# DATA BELOW
§
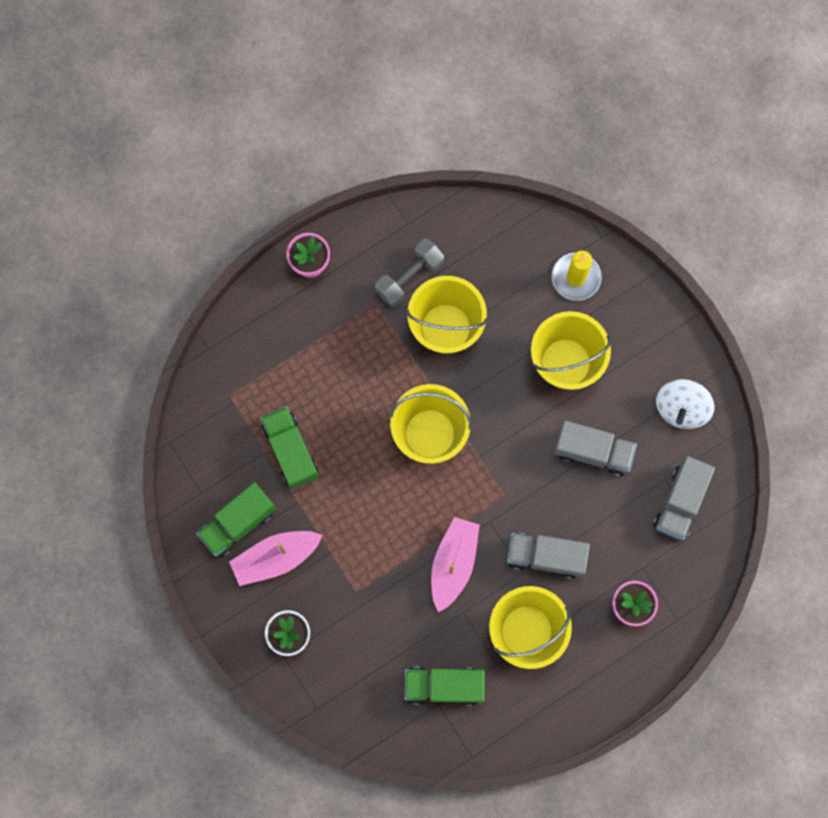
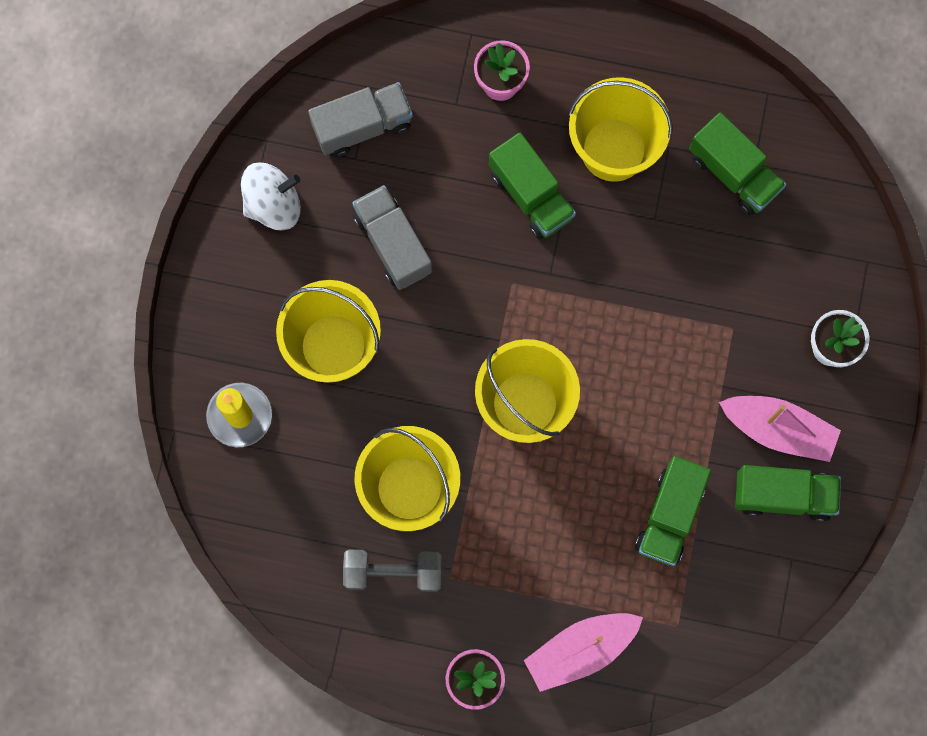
camera: 135 degrees left, 0 degrees up
(453, 564) = (620, 268): pink boat -> pink boat (581, 650)
(545, 556) = (531, 195): grey truck -> green truck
§
Print the full listing exactly, dropping the pictures.

camera: 135 degrees left, 0 degrees up
(453, 564) = (620, 268): pink boat -> pink boat (581, 650)
(545, 556) = (531, 195): grey truck -> green truck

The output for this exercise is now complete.